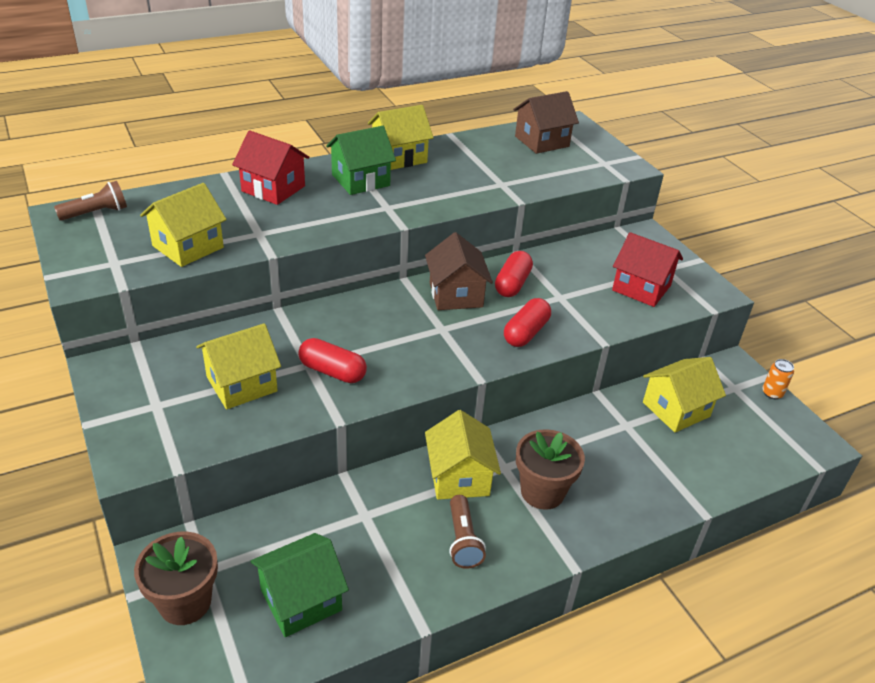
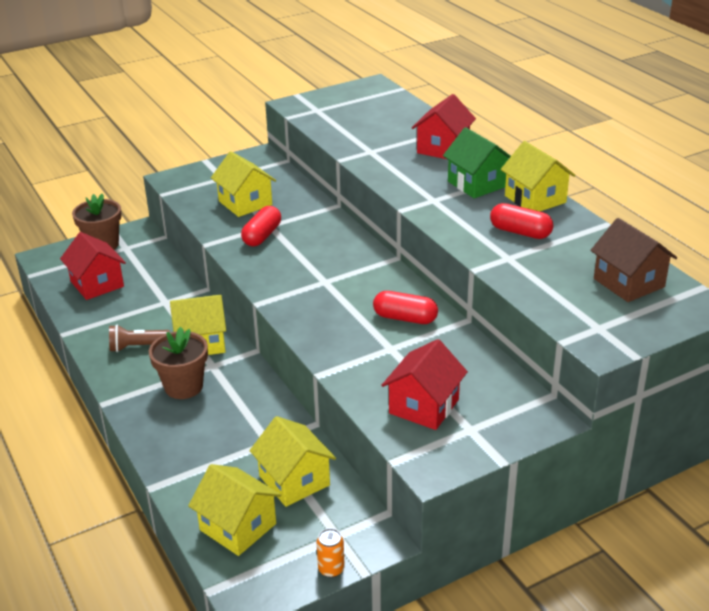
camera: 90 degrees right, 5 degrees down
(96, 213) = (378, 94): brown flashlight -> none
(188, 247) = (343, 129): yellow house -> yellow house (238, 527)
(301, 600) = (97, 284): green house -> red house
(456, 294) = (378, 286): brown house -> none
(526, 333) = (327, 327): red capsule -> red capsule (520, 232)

--

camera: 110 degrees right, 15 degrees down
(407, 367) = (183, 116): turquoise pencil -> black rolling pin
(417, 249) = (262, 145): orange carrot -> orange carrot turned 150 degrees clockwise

:: YOUR TASK ::
The answer is the run of lines above from the line containing "camera: 90 degrees right, 5 degrees down" through the line containing "(526, 333) = (327, 327): red", copied exactly and alone.

:: OUTPUT FOR THIS EXERCISE ::
camera: 90 degrees right, 5 degrees down
(96, 213) = (378, 94): brown flashlight -> none
(188, 247) = (343, 129): yellow house -> yellow house (238, 527)
(301, 600) = (97, 284): green house -> red house
(456, 294) = (378, 286): brown house -> none
(526, 333) = (327, 327): red capsule -> red capsule (520, 232)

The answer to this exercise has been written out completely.